● **EXTRACTED ENTRIES**

--------

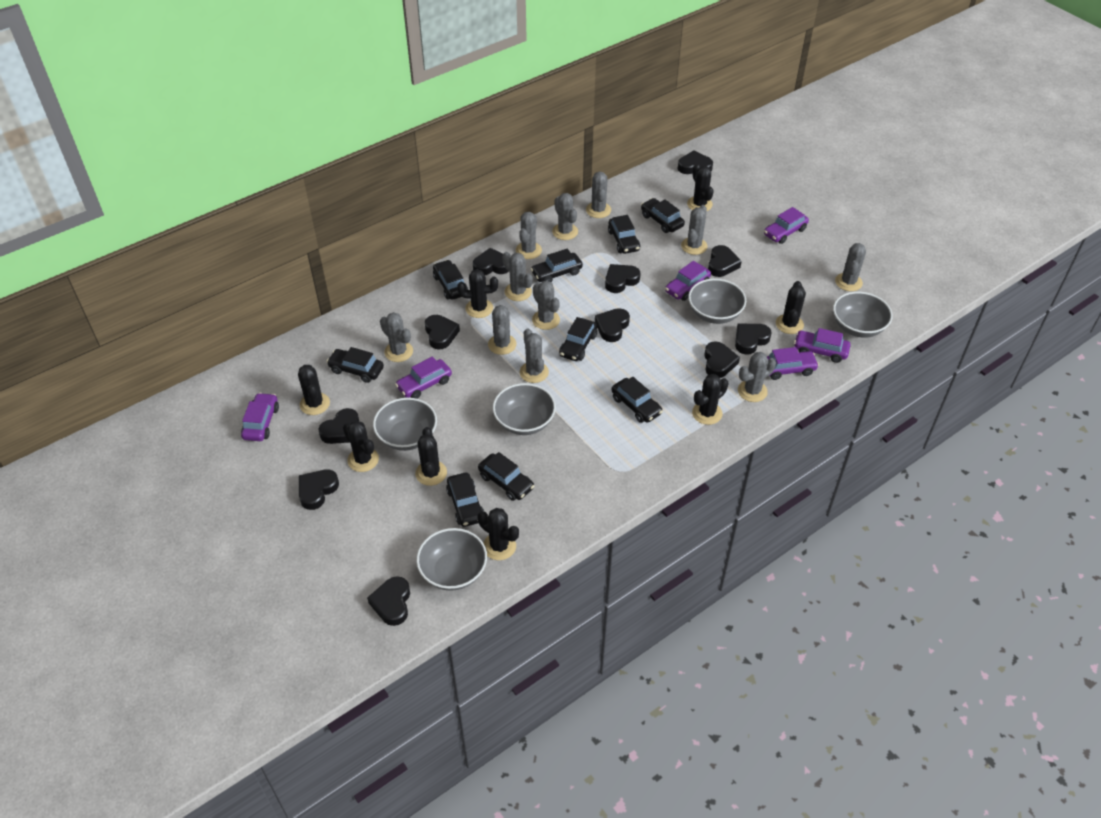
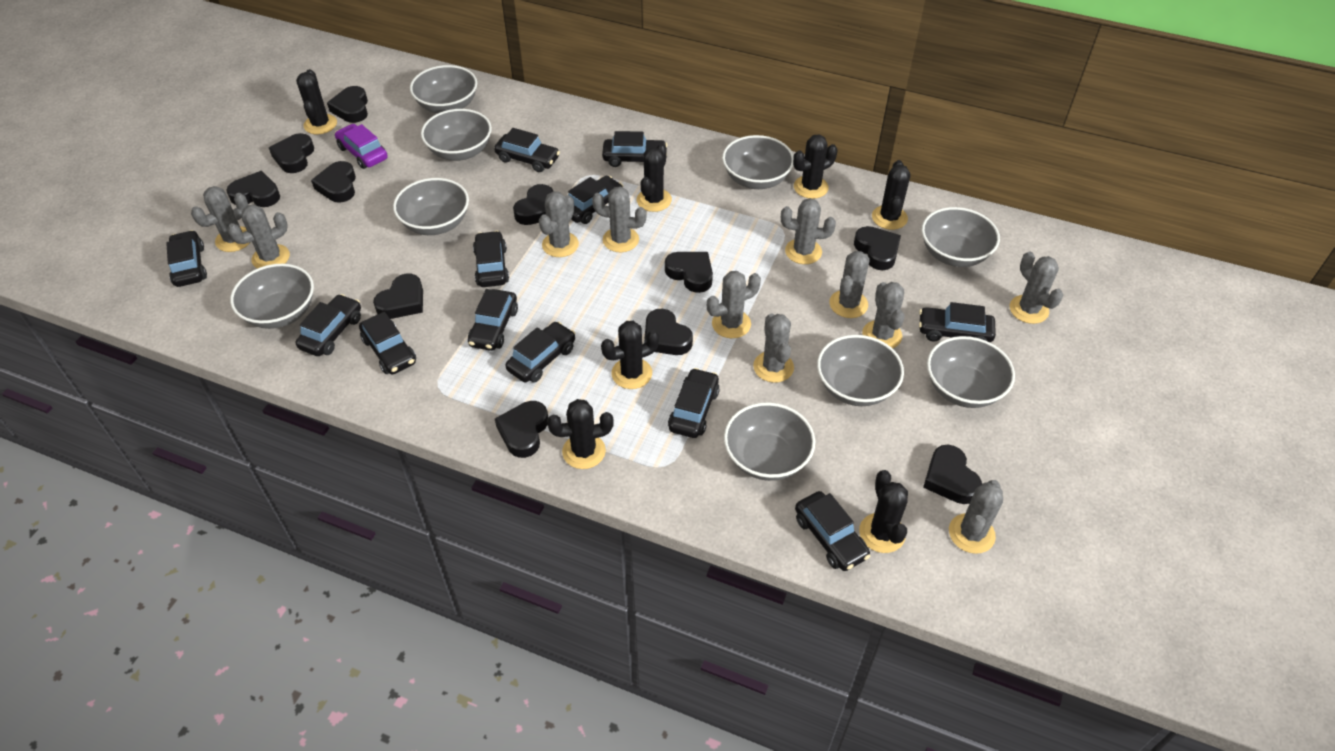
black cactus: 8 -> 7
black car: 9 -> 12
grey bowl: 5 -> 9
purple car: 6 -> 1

--------

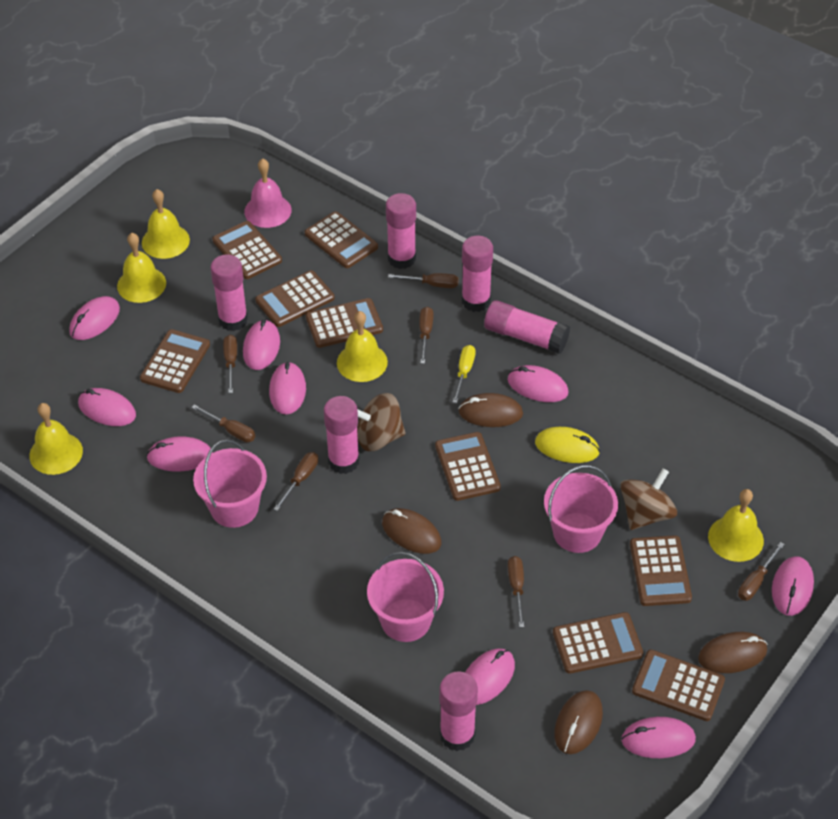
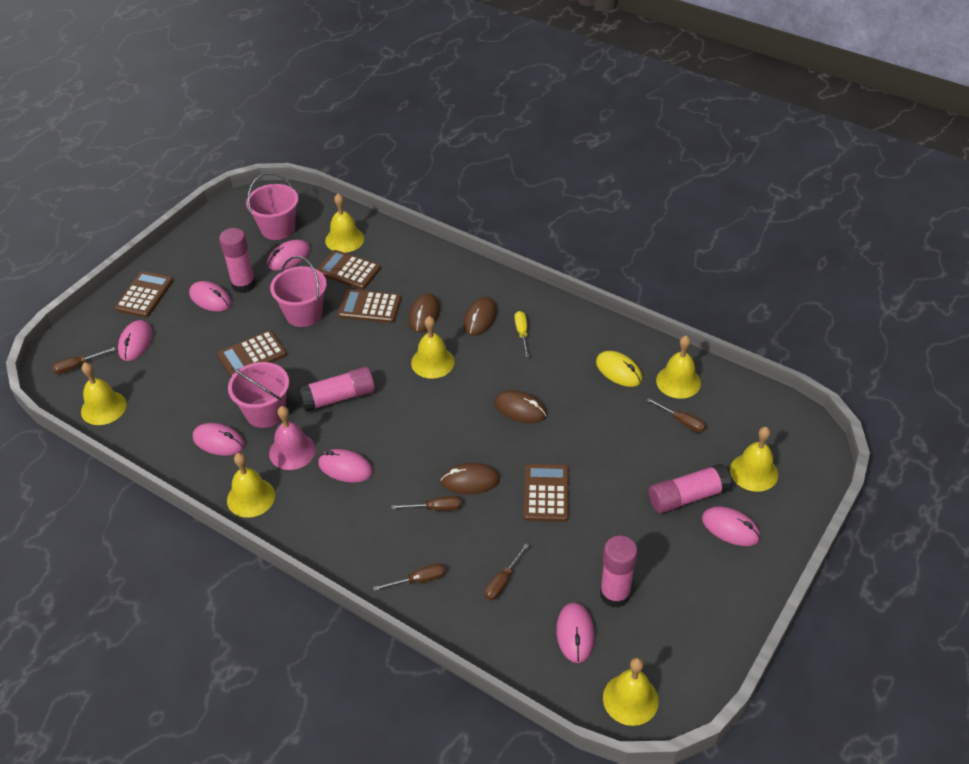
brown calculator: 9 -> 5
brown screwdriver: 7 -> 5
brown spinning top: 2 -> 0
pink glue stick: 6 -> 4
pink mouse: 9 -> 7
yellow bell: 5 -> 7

--------

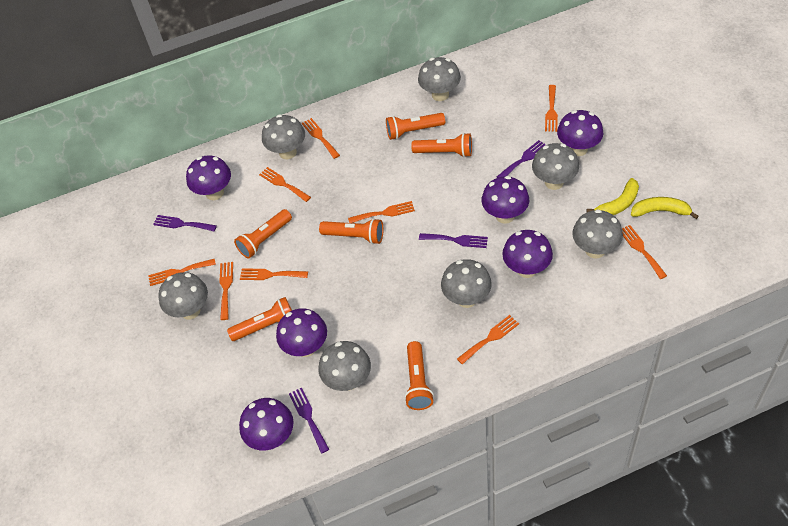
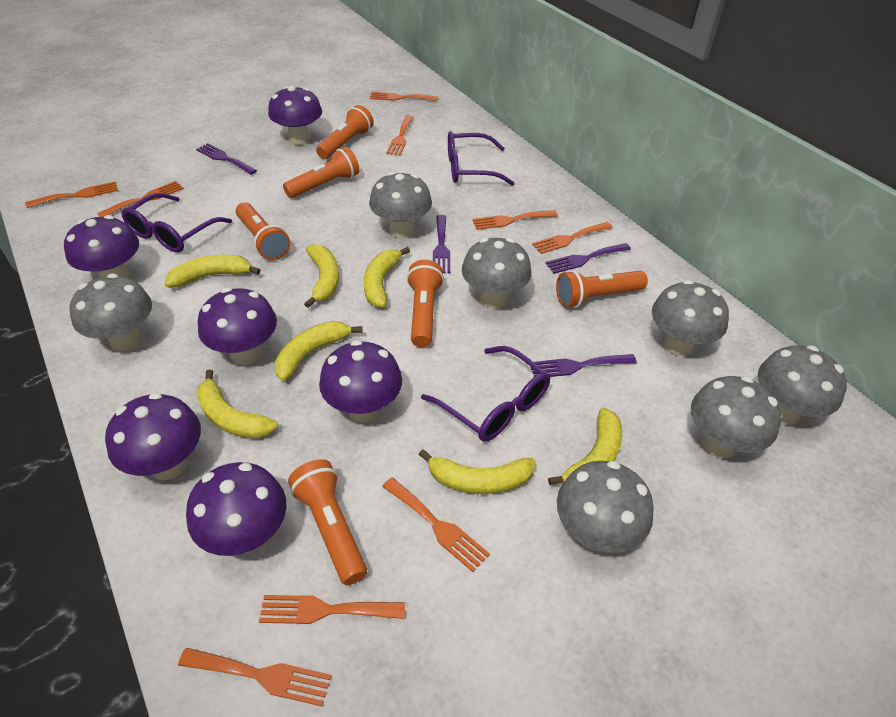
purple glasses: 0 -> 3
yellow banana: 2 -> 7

--------

● **REQUIRED WORK**
For each line in the entries that holds "brown", return that line.

● **YOUR SOLUTION**
brown calculator: 9 -> 5
brown screwdriver: 7 -> 5
brown spinning top: 2 -> 0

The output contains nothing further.